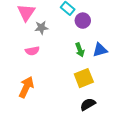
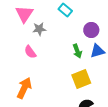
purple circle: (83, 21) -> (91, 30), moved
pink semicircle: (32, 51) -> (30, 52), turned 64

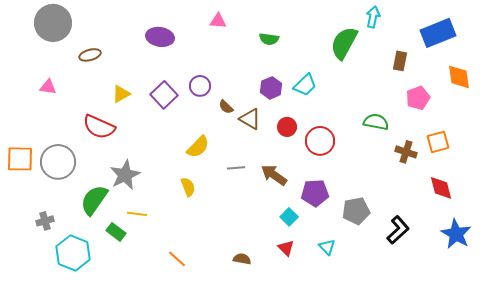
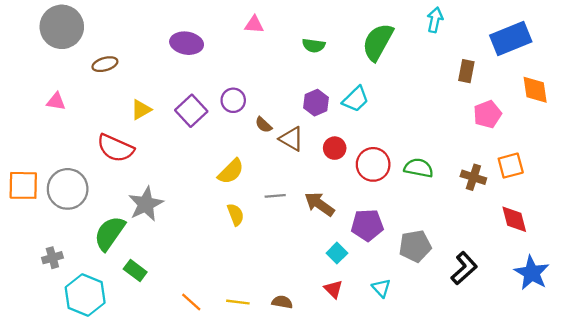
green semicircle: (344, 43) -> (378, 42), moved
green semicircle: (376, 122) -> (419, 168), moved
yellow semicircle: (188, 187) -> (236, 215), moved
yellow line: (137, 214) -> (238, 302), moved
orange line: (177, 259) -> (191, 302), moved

^^^^

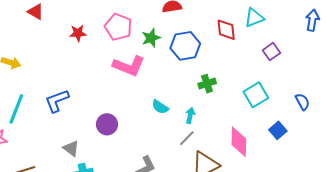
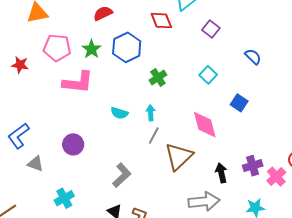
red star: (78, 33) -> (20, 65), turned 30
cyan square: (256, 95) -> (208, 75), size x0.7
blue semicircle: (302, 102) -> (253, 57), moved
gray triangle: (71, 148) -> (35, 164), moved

^^^^

Please find every line in the records above that holds the word "semicircle" and copy it.

pink semicircle: (32, 51) -> (30, 52), turned 64
green semicircle: (344, 43) -> (378, 42), moved
green semicircle: (376, 122) -> (419, 168), moved
yellow semicircle: (188, 187) -> (236, 215), moved
blue semicircle: (302, 102) -> (253, 57), moved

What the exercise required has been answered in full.